#### Data:
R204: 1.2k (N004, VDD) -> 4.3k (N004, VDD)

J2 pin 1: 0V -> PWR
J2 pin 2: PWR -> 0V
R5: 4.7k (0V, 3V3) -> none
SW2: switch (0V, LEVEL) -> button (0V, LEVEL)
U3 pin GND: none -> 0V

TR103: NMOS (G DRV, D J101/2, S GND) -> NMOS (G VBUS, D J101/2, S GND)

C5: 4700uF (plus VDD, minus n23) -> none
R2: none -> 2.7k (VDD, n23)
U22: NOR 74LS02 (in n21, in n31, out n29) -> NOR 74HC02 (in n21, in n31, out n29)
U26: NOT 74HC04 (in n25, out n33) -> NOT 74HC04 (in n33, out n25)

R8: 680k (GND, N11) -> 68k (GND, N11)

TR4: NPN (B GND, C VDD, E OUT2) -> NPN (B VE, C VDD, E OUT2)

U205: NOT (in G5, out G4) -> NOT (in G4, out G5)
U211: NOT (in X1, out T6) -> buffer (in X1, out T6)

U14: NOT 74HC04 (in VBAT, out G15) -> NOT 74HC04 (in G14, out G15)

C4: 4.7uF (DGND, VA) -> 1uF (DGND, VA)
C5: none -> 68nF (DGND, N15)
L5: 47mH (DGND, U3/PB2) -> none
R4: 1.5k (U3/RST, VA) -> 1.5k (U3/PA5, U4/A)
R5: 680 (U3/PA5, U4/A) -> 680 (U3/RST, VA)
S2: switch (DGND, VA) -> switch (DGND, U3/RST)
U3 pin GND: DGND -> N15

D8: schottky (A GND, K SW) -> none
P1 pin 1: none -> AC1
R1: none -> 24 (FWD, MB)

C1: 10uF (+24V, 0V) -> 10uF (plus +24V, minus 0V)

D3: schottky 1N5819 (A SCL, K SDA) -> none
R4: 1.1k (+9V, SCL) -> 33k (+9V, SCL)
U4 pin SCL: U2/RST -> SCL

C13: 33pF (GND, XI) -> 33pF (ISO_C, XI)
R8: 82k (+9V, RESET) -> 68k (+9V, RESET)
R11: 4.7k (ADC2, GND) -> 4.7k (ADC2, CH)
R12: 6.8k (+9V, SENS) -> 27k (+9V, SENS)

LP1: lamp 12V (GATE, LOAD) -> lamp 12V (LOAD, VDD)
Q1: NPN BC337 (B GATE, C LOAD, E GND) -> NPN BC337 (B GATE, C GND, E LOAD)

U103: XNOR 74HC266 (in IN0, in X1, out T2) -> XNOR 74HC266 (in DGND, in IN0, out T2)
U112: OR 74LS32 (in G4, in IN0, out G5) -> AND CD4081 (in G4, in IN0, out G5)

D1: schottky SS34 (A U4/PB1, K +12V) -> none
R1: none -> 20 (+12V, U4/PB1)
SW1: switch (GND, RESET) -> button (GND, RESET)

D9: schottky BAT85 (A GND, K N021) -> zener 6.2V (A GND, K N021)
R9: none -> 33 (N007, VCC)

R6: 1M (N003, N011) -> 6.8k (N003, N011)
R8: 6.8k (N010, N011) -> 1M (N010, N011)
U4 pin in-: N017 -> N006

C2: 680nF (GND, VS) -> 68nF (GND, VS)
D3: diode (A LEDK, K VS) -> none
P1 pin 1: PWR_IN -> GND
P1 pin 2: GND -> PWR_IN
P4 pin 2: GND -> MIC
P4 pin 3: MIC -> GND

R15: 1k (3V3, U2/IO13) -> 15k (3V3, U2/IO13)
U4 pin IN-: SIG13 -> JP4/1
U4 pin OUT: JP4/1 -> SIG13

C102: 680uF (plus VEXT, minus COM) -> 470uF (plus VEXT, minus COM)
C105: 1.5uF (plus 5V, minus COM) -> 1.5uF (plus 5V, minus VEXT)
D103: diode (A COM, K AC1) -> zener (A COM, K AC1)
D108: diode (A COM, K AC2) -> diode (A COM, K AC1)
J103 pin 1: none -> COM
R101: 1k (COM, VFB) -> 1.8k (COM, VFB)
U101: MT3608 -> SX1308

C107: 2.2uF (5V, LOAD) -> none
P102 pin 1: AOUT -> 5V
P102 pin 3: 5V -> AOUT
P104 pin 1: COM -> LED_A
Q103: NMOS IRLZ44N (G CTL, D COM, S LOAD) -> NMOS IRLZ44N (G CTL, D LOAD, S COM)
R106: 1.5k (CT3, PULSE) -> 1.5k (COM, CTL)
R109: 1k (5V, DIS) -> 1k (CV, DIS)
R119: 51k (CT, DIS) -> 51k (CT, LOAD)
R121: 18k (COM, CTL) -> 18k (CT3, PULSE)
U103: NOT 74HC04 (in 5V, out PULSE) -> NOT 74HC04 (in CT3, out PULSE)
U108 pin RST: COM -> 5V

#### Work instruction:
Go through the data above and transcribe every entry exactly.

#### Response area:
R204: 1.2k (N004, VDD) -> 4.3k (N004, VDD)

J2 pin 1: 0V -> PWR
J2 pin 2: PWR -> 0V
R5: 4.7k (0V, 3V3) -> none
SW2: switch (0V, LEVEL) -> button (0V, LEVEL)
U3 pin GND: none -> 0V

TR103: NMOS (G DRV, D J101/2, S GND) -> NMOS (G VBUS, D J101/2, S GND)

C5: 4700uF (plus VDD, minus n23) -> none
R2: none -> 2.7k (VDD, n23)
U22: NOR 74LS02 (in n21, in n31, out n29) -> NOR 74HC02 (in n21, in n31, out n29)
U26: NOT 74HC04 (in n25, out n33) -> NOT 74HC04 (in n33, out n25)

R8: 680k (GND, N11) -> 68k (GND, N11)

TR4: NPN (B GND, C VDD, E OUT2) -> NPN (B VE, C VDD, E OUT2)

U205: NOT (in G5, out G4) -> NOT (in G4, out G5)
U211: NOT (in X1, out T6) -> buffer (in X1, out T6)

U14: NOT 74HC04 (in VBAT, out G15) -> NOT 74HC04 (in G14, out G15)

C4: 4.7uF (DGND, VA) -> 1uF (DGND, VA)
C5: none -> 68nF (DGND, N15)
L5: 47mH (DGND, U3/PB2) -> none
R4: 1.5k (U3/RST, VA) -> 1.5k (U3/PA5, U4/A)
R5: 680 (U3/PA5, U4/A) -> 680 (U3/RST, VA)
S2: switch (DGND, VA) -> switch (DGND, U3/RST)
U3 pin GND: DGND -> N15

D8: schottky (A GND, K SW) -> none
P1 pin 1: none -> AC1
R1: none -> 24 (FWD, MB)

C1: 10uF (+24V, 0V) -> 10uF (plus +24V, minus 0V)

D3: schottky 1N5819 (A SCL, K SDA) -> none
R4: 1.1k (+9V, SCL) -> 33k (+9V, SCL)
U4 pin SCL: U2/RST -> SCL

C13: 33pF (GND, XI) -> 33pF (ISO_C, XI)
R8: 82k (+9V, RESET) -> 68k (+9V, RESET)
R11: 4.7k (ADC2, GND) -> 4.7k (ADC2, CH)
R12: 6.8k (+9V, SENS) -> 27k (+9V, SENS)

LP1: lamp 12V (GATE, LOAD) -> lamp 12V (LOAD, VDD)
Q1: NPN BC337 (B GATE, C LOAD, E GND) -> NPN BC337 (B GATE, C GND, E LOAD)

U103: XNOR 74HC266 (in IN0, in X1, out T2) -> XNOR 74HC266 (in DGND, in IN0, out T2)
U112: OR 74LS32 (in G4, in IN0, out G5) -> AND CD4081 (in G4, in IN0, out G5)

D1: schottky SS34 (A U4/PB1, K +12V) -> none
R1: none -> 20 (+12V, U4/PB1)
SW1: switch (GND, RESET) -> button (GND, RESET)

D9: schottky BAT85 (A GND, K N021) -> zener 6.2V (A GND, K N021)
R9: none -> 33 (N007, VCC)

R6: 1M (N003, N011) -> 6.8k (N003, N011)
R8: 6.8k (N010, N011) -> 1M (N010, N011)
U4 pin in-: N017 -> N006

C2: 680nF (GND, VS) -> 68nF (GND, VS)
D3: diode (A LEDK, K VS) -> none
P1 pin 1: PWR_IN -> GND
P1 pin 2: GND -> PWR_IN
P4 pin 2: GND -> MIC
P4 pin 3: MIC -> GND

R15: 1k (3V3, U2/IO13) -> 15k (3V3, U2/IO13)
U4 pin IN-: SIG13 -> JP4/1
U4 pin OUT: JP4/1 -> SIG13

C102: 680uF (plus VEXT, minus COM) -> 470uF (plus VEXT, minus COM)
C105: 1.5uF (plus 5V, minus COM) -> 1.5uF (plus 5V, minus VEXT)
D103: diode (A COM, K AC1) -> zener (A COM, K AC1)
D108: diode (A COM, K AC2) -> diode (A COM, K AC1)
J103 pin 1: none -> COM
R101: 1k (COM, VFB) -> 1.8k (COM, VFB)
U101: MT3608 -> SX1308

C107: 2.2uF (5V, LOAD) -> none
P102 pin 1: AOUT -> 5V
P102 pin 3: 5V -> AOUT
P104 pin 1: COM -> LED_A
Q103: NMOS IRLZ44N (G CTL, D COM, S LOAD) -> NMOS IRLZ44N (G CTL, D LOAD, S COM)
R106: 1.5k (CT3, PULSE) -> 1.5k (COM, CTL)
R109: 1k (5V, DIS) -> 1k (CV, DIS)
R119: 51k (CT, DIS) -> 51k (CT, LOAD)
R121: 18k (COM, CTL) -> 18k (CT3, PULSE)
U103: NOT 74HC04 (in 5V, out PULSE) -> NOT 74HC04 (in CT3, out PULSE)
U108 pin RST: COM -> 5V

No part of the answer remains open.